[To do]: Count the lines in the records below that contain the string "kern", treating uppercase and lowercase as different, and reply with only that number.
───
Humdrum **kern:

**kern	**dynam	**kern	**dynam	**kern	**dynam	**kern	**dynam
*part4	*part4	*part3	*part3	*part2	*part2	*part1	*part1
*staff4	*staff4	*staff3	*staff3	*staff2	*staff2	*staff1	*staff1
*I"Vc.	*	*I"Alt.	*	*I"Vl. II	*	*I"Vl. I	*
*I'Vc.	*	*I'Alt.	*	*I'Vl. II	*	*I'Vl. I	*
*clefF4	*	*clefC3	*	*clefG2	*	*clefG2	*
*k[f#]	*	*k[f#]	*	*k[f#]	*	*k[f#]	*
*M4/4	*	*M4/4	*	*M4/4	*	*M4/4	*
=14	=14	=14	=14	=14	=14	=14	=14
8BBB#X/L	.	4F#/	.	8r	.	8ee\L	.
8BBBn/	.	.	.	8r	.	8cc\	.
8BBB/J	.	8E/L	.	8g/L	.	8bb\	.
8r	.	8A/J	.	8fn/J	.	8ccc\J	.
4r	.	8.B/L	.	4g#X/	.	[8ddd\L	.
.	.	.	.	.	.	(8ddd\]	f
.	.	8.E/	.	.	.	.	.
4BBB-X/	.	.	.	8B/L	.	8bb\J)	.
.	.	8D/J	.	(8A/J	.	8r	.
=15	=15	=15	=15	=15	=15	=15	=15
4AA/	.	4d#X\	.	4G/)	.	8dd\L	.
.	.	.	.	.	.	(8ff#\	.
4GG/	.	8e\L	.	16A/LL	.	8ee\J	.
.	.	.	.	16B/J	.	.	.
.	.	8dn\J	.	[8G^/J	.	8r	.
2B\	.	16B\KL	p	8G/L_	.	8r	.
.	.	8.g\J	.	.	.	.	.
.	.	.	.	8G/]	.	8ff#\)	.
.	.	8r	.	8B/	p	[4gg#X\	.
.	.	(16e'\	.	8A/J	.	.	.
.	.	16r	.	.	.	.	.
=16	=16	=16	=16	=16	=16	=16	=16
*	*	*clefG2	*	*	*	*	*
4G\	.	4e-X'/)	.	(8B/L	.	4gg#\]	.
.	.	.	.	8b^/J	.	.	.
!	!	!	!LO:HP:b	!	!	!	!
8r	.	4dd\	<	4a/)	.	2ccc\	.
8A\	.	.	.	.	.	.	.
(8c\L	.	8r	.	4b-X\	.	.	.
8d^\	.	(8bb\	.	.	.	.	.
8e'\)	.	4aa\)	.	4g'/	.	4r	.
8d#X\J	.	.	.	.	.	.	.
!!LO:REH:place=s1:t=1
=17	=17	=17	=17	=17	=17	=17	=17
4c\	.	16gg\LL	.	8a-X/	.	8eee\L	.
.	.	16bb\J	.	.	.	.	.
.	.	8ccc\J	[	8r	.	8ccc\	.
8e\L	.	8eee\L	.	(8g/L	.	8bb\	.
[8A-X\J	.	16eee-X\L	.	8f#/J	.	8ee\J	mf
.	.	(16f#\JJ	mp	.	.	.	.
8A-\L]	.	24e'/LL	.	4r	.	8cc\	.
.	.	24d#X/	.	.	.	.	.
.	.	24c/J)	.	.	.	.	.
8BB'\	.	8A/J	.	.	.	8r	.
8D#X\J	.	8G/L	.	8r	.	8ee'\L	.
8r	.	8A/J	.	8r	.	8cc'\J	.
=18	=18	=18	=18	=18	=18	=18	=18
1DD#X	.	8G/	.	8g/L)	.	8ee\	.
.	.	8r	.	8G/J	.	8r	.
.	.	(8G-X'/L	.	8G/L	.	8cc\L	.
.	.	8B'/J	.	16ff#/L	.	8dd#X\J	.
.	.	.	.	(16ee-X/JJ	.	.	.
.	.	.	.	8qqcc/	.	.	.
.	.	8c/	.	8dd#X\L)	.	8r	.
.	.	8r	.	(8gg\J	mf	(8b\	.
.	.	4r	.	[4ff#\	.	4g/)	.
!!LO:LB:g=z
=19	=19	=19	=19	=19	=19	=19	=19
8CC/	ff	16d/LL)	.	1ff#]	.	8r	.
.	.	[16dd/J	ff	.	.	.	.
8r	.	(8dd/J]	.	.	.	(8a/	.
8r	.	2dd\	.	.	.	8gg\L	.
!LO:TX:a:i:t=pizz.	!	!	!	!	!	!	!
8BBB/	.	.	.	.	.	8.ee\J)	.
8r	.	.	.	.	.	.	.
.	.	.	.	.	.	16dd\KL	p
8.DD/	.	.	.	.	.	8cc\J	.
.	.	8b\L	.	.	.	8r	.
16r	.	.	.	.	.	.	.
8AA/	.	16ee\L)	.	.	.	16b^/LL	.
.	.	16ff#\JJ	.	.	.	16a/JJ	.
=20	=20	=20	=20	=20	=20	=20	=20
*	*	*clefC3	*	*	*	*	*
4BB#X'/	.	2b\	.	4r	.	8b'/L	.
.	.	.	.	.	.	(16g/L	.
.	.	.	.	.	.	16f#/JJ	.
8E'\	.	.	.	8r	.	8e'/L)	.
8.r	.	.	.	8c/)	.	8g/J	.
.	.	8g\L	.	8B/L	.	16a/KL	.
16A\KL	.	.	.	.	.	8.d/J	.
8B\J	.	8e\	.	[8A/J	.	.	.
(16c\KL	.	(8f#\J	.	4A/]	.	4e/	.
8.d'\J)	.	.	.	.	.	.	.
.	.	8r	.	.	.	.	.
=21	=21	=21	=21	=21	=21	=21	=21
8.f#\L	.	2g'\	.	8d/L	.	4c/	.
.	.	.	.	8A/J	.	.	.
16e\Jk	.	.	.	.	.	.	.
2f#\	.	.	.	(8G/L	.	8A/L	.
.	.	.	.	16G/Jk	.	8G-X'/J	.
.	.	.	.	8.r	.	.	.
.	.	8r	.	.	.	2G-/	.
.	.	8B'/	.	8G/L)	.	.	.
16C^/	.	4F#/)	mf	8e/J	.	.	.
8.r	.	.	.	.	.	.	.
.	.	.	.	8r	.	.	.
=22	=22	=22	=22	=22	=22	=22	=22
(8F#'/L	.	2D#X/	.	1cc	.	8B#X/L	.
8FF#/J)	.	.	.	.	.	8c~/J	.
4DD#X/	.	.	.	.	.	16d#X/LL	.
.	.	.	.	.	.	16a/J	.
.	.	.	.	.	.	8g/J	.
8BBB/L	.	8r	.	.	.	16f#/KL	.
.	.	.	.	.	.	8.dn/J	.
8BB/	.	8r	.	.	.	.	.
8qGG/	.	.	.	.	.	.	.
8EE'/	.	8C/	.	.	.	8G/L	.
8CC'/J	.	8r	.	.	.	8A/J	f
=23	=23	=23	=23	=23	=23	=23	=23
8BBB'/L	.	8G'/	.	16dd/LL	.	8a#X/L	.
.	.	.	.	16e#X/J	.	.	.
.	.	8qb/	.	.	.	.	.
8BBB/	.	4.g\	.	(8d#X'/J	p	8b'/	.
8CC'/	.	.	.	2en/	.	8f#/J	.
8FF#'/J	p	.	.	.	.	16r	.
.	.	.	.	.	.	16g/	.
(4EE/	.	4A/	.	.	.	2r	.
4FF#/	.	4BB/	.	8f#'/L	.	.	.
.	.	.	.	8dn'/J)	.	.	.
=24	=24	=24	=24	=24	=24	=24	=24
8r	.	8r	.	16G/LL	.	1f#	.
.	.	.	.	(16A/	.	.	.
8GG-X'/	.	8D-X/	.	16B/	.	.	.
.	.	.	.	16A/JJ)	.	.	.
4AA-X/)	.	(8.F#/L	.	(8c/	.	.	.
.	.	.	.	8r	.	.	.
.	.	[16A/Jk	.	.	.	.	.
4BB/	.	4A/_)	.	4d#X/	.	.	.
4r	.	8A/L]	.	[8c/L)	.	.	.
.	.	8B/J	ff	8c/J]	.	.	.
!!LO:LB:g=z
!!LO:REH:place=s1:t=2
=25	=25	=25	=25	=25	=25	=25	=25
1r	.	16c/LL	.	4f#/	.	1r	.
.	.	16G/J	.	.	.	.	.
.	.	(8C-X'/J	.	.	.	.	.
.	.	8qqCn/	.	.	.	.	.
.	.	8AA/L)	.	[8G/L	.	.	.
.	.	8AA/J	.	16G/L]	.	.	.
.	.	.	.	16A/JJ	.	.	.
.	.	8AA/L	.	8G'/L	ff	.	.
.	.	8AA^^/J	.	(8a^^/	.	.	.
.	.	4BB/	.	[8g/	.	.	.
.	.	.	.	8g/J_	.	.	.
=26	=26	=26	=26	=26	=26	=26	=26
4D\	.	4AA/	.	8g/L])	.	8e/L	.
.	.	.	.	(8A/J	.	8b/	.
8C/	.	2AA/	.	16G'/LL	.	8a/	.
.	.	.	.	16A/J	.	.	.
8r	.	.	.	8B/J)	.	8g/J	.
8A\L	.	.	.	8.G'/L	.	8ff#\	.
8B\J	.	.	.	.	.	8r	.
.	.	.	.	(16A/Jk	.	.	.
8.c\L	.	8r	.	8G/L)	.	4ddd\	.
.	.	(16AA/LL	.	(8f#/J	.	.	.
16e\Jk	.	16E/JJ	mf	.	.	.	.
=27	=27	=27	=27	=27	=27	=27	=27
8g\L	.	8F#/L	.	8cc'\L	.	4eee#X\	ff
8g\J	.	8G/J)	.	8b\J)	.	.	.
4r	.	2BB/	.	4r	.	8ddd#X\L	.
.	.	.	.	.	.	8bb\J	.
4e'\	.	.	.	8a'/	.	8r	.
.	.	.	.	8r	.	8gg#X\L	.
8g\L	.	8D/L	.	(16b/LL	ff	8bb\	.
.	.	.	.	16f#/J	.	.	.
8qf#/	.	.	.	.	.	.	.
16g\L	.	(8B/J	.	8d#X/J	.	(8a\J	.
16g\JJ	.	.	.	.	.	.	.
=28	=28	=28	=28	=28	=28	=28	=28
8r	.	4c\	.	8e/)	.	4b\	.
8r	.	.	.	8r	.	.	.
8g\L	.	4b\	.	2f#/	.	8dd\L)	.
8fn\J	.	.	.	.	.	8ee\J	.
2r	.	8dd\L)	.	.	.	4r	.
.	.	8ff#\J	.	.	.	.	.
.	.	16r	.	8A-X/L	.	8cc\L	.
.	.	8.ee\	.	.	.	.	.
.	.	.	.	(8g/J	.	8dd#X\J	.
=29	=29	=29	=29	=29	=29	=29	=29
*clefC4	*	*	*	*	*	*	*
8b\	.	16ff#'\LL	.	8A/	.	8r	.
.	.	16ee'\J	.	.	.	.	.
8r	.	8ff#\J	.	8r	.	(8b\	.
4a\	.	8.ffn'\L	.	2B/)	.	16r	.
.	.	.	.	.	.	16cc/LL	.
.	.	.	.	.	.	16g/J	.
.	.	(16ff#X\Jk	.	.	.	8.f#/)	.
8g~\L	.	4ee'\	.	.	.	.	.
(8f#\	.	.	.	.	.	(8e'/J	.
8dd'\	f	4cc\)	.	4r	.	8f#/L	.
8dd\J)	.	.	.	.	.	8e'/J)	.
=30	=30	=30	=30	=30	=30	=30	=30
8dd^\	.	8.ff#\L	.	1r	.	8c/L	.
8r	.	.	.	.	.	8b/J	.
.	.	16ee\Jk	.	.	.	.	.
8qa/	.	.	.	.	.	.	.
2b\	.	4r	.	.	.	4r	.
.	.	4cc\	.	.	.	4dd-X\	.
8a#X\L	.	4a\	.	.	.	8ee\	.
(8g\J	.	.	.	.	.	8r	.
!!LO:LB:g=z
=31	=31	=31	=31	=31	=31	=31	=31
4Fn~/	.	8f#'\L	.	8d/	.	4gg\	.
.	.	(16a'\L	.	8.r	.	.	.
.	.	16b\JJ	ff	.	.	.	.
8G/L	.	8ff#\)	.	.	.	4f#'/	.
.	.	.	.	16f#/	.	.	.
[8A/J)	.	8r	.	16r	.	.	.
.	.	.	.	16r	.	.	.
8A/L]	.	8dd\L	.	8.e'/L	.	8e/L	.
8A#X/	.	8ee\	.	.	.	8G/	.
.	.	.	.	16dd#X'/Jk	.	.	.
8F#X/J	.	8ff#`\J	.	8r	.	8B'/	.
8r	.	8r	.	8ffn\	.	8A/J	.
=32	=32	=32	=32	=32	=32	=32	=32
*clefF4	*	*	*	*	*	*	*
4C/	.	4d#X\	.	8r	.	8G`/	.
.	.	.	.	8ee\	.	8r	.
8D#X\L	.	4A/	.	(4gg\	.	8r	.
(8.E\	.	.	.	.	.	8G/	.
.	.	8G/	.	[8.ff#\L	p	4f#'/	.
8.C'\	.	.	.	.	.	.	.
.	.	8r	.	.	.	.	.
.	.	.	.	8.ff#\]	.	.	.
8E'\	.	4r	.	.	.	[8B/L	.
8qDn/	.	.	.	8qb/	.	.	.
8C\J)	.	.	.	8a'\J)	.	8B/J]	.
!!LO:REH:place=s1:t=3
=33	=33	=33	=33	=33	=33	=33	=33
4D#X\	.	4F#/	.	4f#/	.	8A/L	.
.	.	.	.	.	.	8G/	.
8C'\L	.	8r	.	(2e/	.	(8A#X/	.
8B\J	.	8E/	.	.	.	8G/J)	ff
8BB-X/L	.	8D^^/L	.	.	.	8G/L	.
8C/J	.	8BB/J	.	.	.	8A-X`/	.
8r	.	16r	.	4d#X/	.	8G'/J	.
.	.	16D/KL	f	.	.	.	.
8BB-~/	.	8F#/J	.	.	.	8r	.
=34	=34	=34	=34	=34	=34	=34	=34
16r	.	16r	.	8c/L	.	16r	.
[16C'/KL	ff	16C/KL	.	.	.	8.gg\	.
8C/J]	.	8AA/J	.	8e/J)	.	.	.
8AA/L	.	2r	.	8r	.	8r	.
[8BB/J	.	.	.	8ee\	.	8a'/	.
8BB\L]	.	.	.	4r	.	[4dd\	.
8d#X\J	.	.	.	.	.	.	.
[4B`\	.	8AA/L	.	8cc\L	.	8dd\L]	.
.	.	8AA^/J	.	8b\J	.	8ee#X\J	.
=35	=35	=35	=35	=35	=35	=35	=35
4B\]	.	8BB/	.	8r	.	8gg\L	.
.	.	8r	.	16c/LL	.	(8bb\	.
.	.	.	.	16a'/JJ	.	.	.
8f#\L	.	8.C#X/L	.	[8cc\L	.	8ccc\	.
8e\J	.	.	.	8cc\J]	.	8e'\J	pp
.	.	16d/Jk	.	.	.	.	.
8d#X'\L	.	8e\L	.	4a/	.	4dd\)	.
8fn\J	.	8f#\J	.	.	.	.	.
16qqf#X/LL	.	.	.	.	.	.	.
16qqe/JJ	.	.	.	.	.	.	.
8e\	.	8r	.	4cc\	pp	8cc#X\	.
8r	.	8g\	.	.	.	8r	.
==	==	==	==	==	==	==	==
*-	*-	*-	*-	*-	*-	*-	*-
───
[Output below]: 2